'''

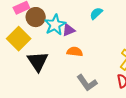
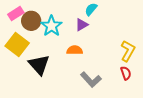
purple triangle: (69, 30) -> (82, 25), moved

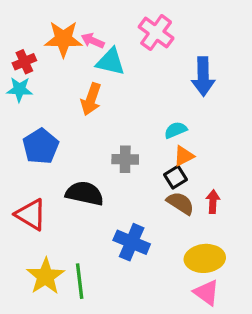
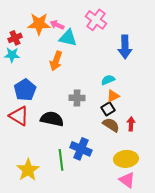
red triangle: (31, 215) -> (19, 116), moved
green line: (80, 281) -> (61, 160), moved

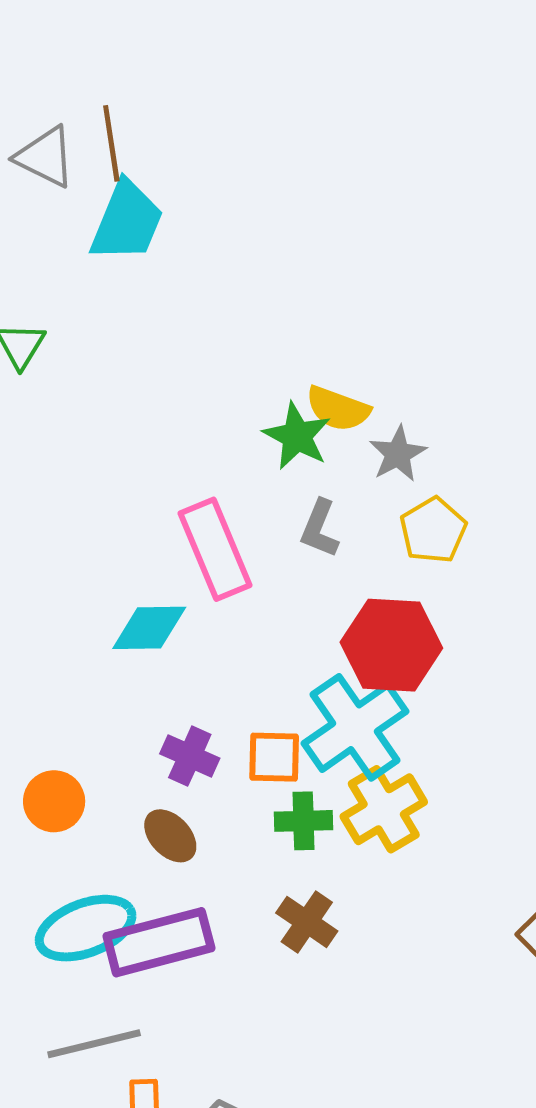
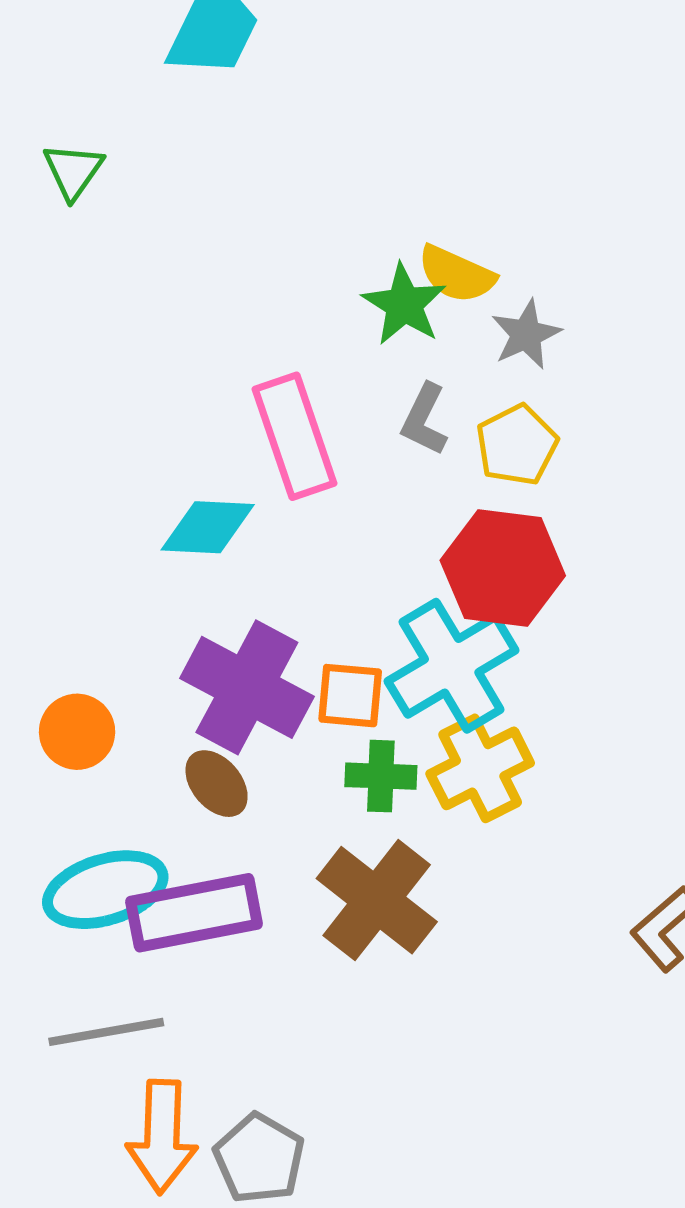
yellow pentagon: (433, 530) -> (517, 445), moved
purple cross: (190, 756) -> (247, 687), size x1.8
brown cross: (307, 922) -> (377, 900), size x1.6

'''

Task instructions :: Write the records above out again word for word, skipping each picture.

Answer box ::
purple triangle: (69, 30) -> (82, 25), moved

red triangle: (31, 215) -> (19, 116), moved
green line: (80, 281) -> (61, 160), moved

yellow pentagon: (433, 530) -> (517, 445), moved
purple cross: (190, 756) -> (247, 687), size x1.8
brown cross: (307, 922) -> (377, 900), size x1.6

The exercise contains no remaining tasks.